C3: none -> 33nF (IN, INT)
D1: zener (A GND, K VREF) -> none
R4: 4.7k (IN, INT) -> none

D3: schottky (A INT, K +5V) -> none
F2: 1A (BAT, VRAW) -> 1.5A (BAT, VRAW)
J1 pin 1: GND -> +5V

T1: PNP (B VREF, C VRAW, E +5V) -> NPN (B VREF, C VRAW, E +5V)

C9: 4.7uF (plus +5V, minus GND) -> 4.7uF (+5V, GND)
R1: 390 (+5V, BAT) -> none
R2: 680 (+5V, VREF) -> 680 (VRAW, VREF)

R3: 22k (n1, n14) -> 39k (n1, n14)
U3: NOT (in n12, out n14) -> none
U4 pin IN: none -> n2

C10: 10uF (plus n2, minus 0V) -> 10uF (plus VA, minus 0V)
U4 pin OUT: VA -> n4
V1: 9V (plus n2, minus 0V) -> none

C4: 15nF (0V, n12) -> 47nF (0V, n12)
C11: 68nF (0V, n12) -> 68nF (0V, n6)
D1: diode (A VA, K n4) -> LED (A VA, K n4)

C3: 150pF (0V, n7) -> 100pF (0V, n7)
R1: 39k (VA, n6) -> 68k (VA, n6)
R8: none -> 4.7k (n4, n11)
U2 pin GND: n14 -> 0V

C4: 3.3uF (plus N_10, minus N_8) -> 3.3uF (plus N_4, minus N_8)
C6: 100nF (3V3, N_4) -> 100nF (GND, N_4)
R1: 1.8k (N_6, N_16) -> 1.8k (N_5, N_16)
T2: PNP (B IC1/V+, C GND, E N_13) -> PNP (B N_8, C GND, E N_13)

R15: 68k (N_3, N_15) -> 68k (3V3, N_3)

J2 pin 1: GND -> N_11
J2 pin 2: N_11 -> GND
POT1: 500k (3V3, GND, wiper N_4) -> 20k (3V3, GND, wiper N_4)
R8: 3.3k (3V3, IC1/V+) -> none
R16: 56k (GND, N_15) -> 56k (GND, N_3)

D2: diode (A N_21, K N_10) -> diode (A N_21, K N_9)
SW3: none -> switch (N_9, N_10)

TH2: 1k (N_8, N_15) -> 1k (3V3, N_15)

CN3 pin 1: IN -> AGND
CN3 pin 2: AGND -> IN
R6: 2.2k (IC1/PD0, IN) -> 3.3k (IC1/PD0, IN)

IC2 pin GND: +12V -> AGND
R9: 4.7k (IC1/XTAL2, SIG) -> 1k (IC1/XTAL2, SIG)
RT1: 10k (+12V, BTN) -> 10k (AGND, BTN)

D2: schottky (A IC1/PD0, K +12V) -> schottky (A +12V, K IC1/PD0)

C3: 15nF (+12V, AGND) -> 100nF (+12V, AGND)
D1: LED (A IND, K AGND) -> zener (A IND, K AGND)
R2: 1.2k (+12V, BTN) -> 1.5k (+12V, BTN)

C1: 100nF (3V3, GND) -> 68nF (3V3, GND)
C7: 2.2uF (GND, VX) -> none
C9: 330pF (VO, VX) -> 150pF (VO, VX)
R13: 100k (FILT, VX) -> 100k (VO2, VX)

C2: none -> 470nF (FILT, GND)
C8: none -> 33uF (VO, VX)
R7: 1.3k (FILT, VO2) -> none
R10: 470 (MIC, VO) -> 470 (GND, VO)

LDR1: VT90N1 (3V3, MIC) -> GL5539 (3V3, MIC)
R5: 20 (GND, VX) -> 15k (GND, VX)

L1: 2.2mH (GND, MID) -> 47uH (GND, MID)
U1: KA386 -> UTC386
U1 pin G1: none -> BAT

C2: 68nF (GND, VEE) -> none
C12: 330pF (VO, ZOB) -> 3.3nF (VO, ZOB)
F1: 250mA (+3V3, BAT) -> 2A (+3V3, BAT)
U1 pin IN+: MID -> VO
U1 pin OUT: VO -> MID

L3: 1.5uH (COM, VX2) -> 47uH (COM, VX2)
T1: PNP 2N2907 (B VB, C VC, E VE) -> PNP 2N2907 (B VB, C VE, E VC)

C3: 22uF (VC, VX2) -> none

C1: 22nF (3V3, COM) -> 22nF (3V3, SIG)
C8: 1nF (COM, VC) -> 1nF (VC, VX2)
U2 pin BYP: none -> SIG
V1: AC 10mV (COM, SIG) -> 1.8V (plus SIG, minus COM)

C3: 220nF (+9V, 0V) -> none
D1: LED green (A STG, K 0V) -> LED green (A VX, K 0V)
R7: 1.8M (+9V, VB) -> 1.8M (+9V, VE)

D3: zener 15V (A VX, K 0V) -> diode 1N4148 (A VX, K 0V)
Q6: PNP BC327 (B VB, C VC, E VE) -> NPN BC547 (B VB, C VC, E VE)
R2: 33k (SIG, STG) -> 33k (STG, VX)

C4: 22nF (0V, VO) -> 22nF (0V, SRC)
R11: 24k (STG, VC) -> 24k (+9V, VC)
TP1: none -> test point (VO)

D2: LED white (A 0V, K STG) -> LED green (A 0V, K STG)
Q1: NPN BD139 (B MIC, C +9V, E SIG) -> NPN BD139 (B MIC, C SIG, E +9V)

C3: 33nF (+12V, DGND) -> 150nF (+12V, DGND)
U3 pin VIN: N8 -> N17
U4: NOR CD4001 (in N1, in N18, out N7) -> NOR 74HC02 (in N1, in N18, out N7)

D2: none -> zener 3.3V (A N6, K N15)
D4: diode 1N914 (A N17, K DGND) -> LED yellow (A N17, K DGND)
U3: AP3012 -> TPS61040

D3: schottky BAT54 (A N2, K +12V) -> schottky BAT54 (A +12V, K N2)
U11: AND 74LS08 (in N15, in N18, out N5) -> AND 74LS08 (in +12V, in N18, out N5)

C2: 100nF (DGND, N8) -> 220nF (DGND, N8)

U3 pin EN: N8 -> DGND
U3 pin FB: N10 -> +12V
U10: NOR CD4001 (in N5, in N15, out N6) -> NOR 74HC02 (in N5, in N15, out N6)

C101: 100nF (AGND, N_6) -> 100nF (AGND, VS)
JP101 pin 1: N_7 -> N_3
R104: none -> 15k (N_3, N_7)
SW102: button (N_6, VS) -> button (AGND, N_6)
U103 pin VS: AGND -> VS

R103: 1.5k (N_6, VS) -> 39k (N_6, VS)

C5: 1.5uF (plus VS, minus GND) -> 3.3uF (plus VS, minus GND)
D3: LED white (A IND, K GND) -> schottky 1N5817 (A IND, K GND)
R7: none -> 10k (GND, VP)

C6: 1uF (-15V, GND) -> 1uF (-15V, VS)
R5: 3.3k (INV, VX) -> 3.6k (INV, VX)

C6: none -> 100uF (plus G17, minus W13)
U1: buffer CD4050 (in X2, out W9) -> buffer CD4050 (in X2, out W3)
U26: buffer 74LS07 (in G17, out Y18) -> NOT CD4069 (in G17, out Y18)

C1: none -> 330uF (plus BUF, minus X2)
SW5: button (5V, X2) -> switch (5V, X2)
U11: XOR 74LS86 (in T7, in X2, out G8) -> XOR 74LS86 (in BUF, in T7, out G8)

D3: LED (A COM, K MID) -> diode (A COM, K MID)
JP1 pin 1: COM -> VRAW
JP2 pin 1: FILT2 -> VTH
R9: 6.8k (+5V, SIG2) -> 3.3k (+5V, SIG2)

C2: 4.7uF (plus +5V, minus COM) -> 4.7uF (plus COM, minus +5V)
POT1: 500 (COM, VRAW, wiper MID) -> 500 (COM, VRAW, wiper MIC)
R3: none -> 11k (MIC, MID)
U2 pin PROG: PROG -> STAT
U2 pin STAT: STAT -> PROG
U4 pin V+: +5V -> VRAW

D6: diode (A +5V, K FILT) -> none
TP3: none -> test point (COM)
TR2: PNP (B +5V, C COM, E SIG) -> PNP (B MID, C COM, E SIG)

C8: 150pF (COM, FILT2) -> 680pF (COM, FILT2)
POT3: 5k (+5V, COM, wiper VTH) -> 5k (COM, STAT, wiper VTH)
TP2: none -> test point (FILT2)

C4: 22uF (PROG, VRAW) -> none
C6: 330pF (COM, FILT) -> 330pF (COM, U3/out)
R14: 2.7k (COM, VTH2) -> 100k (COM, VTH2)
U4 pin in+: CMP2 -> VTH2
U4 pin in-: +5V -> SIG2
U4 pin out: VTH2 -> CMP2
★ ★ ★ ★ ★ ★ ★
• _EXERCISE REQUIREMENTS_:
Copy verbatim, from the listing above, each line from the one containing "R2: 33k (SIG, STG) -> 33k (STG, VX)" down to the one containing "U3: AP3012 -> TPS61040", inclusive.

• _SOLUTION BELOW_:
R2: 33k (SIG, STG) -> 33k (STG, VX)

C4: 22nF (0V, VO) -> 22nF (0V, SRC)
R11: 24k (STG, VC) -> 24k (+9V, VC)
TP1: none -> test point (VO)

D2: LED white (A 0V, K STG) -> LED green (A 0V, K STG)
Q1: NPN BD139 (B MIC, C +9V, E SIG) -> NPN BD139 (B MIC, C SIG, E +9V)

C3: 33nF (+12V, DGND) -> 150nF (+12V, DGND)
U3 pin VIN: N8 -> N17
U4: NOR CD4001 (in N1, in N18, out N7) -> NOR 74HC02 (in N1, in N18, out N7)

D2: none -> zener 3.3V (A N6, K N15)
D4: diode 1N914 (A N17, K DGND) -> LED yellow (A N17, K DGND)
U3: AP3012 -> TPS61040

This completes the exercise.